▶ Work order
Please count how many lines below contain the word "SONAR" and reply with only that number.

▶ Source information
---------------
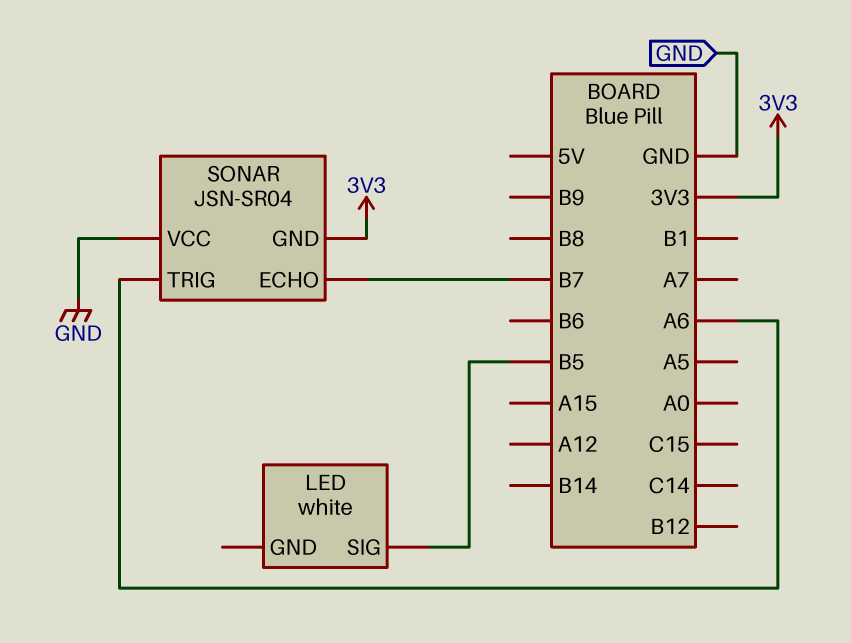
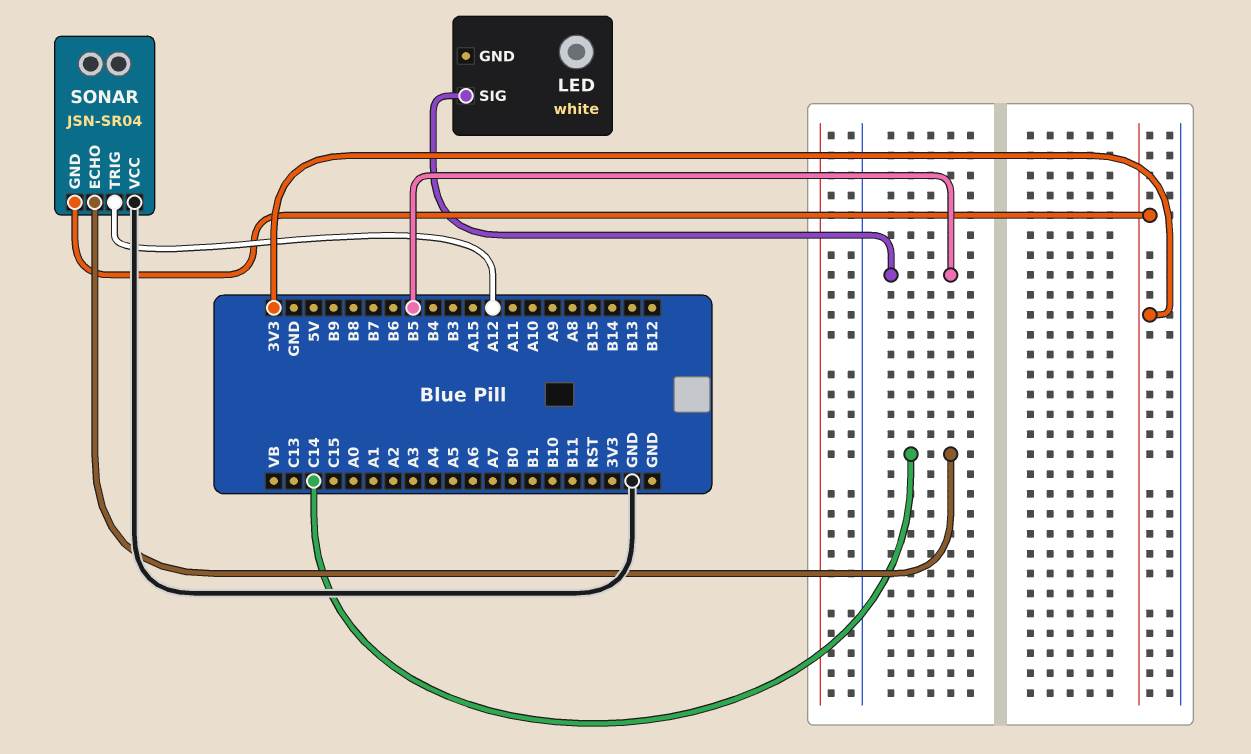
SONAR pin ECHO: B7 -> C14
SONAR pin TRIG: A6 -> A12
---------------
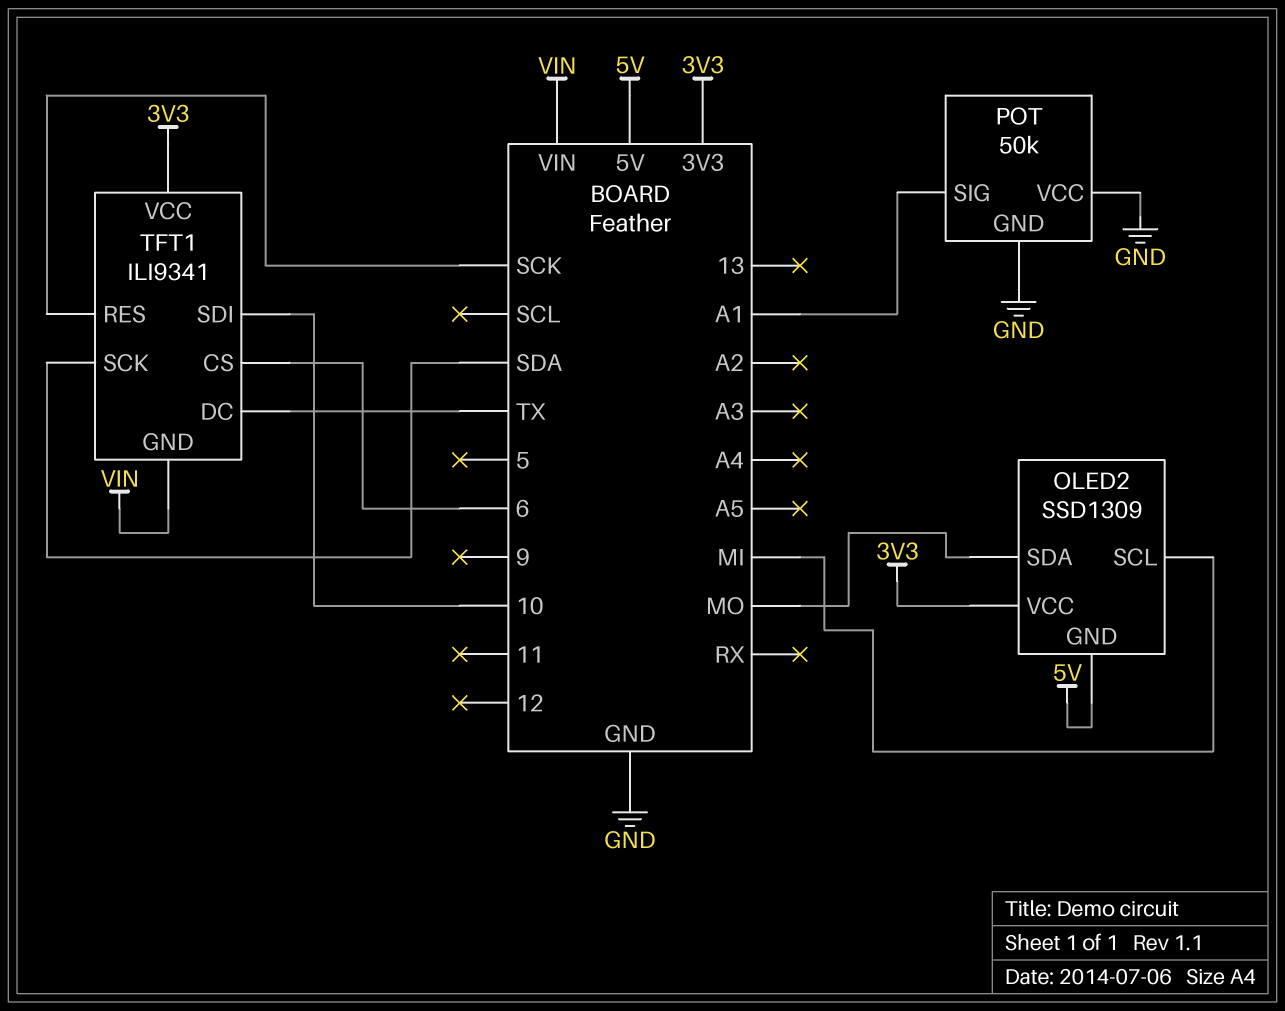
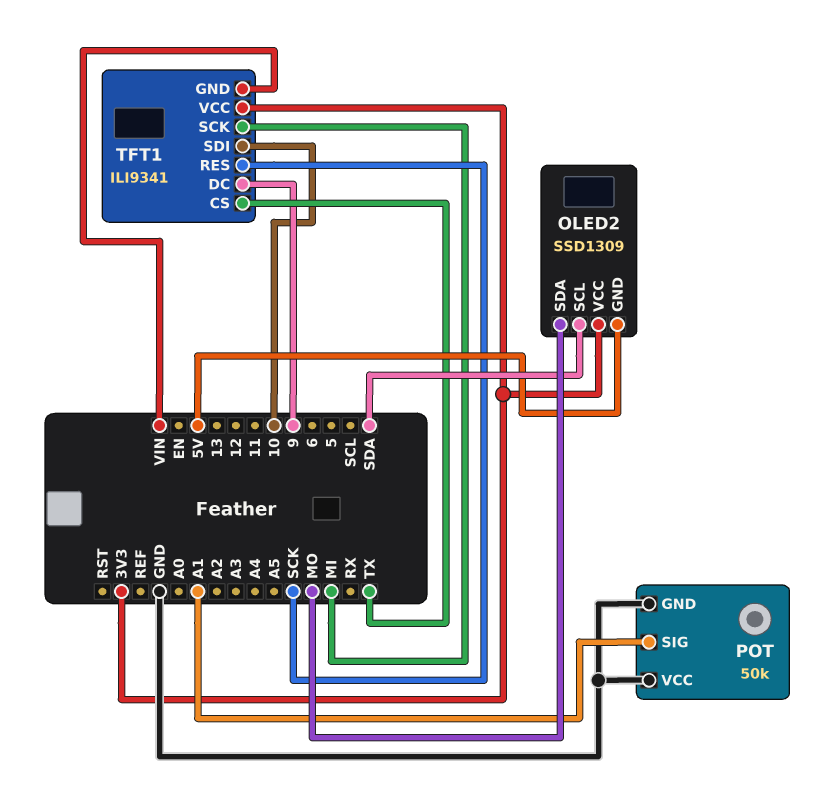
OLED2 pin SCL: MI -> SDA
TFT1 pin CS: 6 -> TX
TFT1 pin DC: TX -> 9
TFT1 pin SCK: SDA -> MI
---------------
▶ Written solution
2